> _Aim of the task_:
Quote the records below in full, exactly as given, with the images taken out.

> _Input records_:
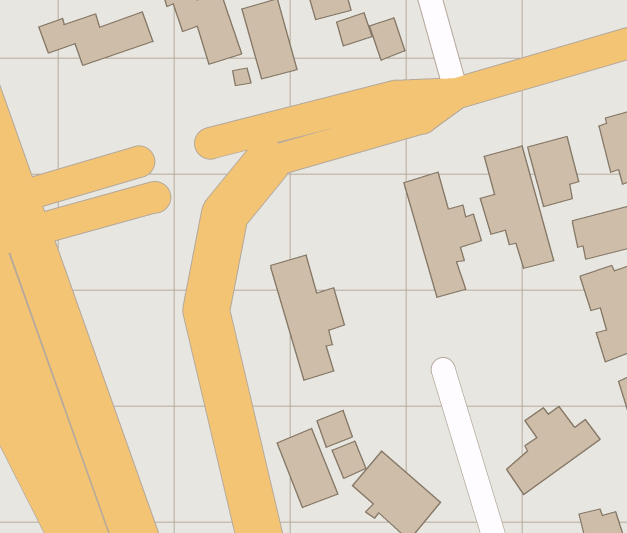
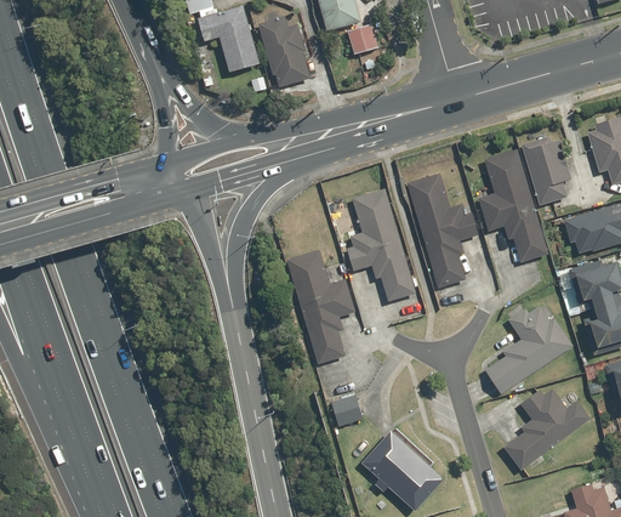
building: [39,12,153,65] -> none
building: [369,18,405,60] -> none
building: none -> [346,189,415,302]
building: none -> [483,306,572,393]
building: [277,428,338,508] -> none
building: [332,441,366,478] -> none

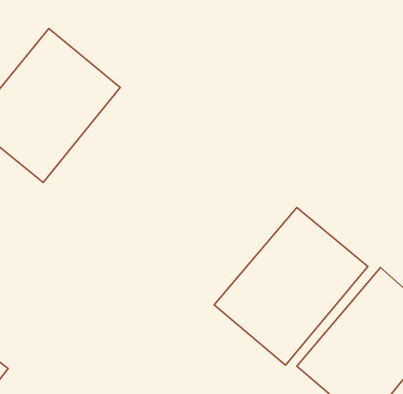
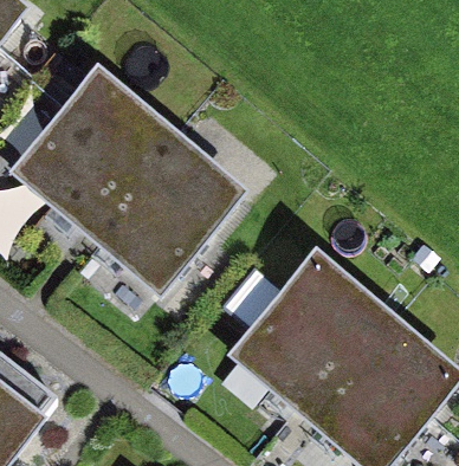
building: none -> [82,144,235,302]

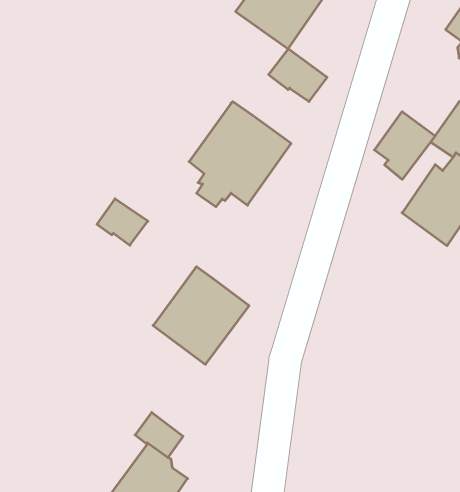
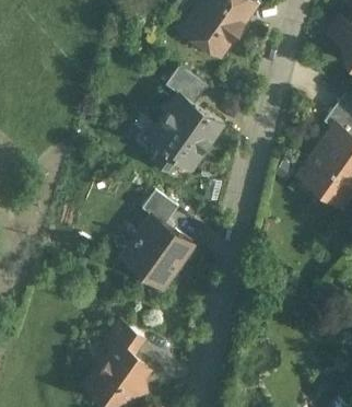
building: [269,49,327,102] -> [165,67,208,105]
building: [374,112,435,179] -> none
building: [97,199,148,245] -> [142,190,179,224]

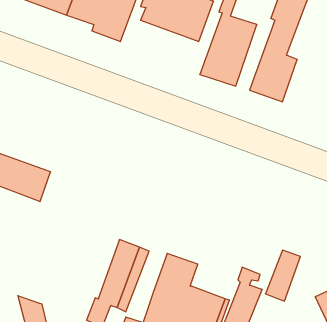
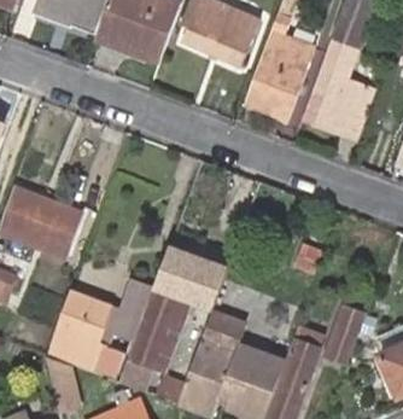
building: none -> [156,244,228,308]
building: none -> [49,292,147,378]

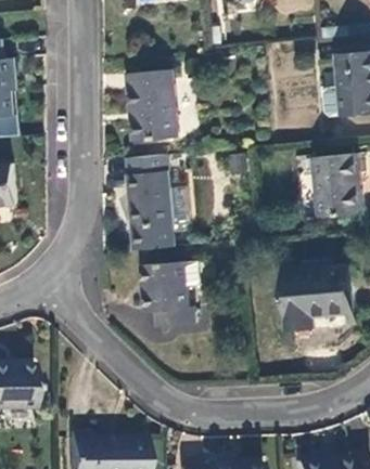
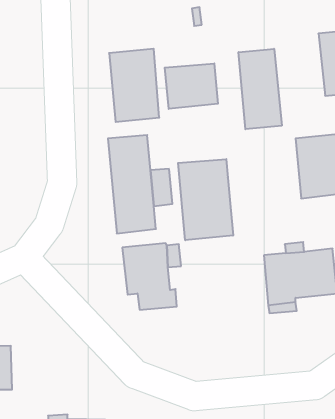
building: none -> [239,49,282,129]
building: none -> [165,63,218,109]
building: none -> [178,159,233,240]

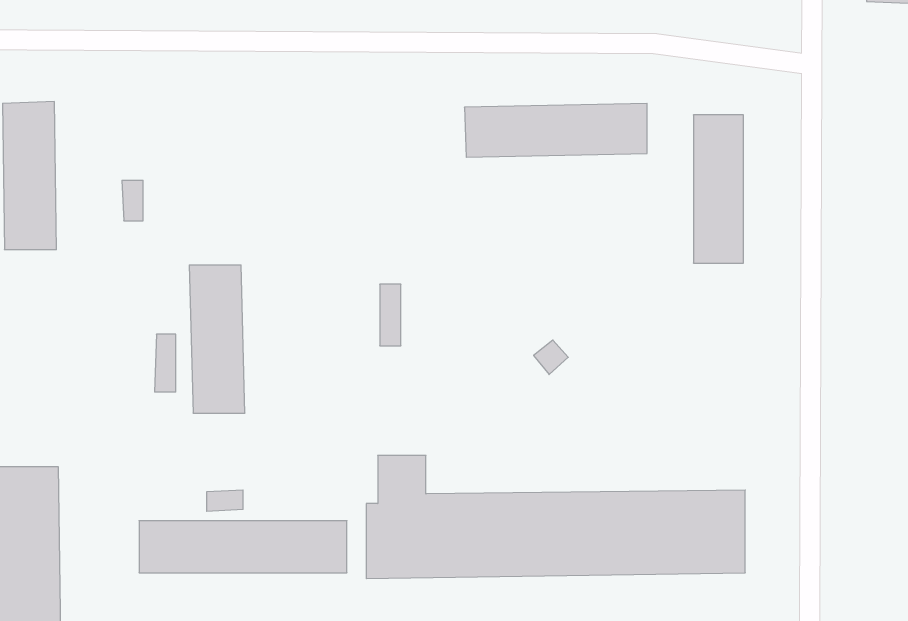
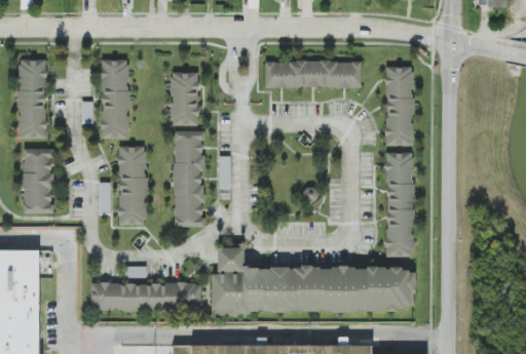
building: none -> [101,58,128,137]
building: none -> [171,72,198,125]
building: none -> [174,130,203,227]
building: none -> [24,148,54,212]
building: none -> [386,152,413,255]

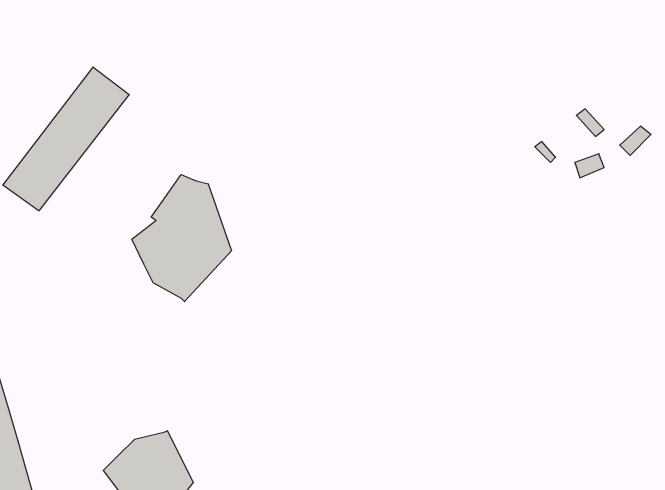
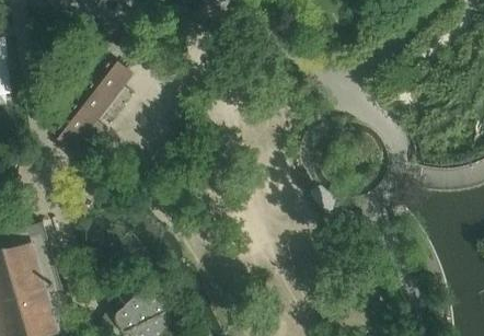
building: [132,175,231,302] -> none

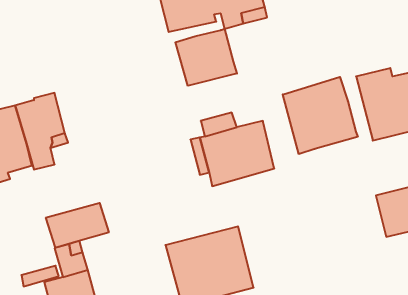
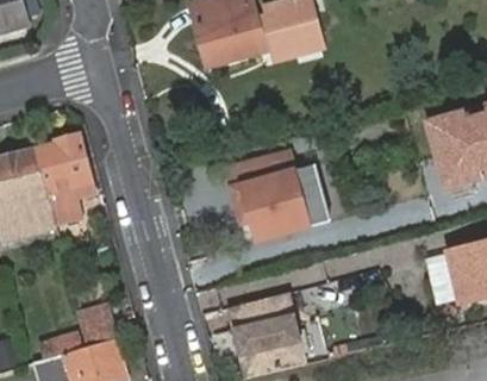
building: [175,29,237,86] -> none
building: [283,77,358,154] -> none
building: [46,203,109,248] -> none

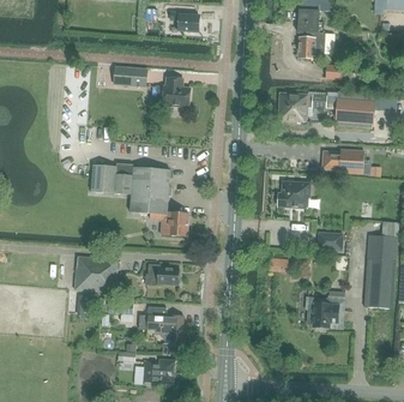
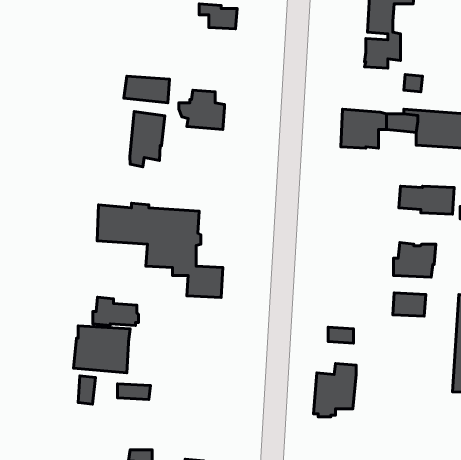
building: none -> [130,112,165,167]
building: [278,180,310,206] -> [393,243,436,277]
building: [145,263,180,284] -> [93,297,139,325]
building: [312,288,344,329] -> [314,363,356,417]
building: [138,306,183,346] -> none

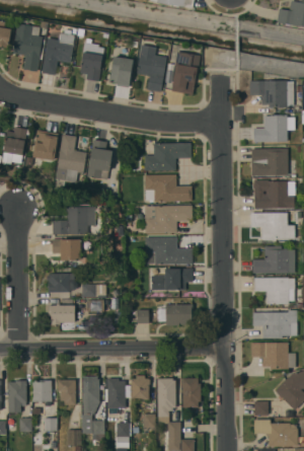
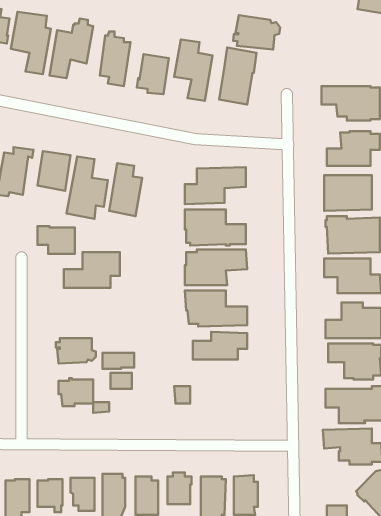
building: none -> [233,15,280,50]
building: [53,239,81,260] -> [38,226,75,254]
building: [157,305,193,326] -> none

> _Solution for this exercise_:
building: [39,12,153,65] -> none
building: [369,18,405,60] -> none
building: none -> [346,189,415,302]
building: none -> [483,306,572,393]
building: [277,428,338,508] -> none
building: [332,441,366,478] -> none

building: none -> [82,144,235,302]

building: [269,49,327,102] -> [165,67,208,105]
building: [374,112,435,179] -> none
building: [97,199,148,245] -> [142,190,179,224]

building: none -> [156,244,228,308]
building: none -> [49,292,147,378]

building: none -> [239,49,282,129]
building: none -> [165,63,218,109]
building: none -> [178,159,233,240]

building: none -> [101,58,128,137]
building: none -> [171,72,198,125]
building: none -> [174,130,203,227]
building: none -> [24,148,54,212]
building: none -> [386,152,413,255]

building: [132,175,231,302] -> none

building: [175,29,237,86] -> none
building: [283,77,358,154] -> none
building: [46,203,109,248] -> none

building: none -> [130,112,165,167]
building: [278,180,310,206] -> [393,243,436,277]
building: [145,263,180,284] -> [93,297,139,325]
building: [312,288,344,329] -> [314,363,356,417]
building: [138,306,183,346] -> none

building: none -> [233,15,280,50]
building: [53,239,81,260] -> [38,226,75,254]
building: [157,305,193,326] -> none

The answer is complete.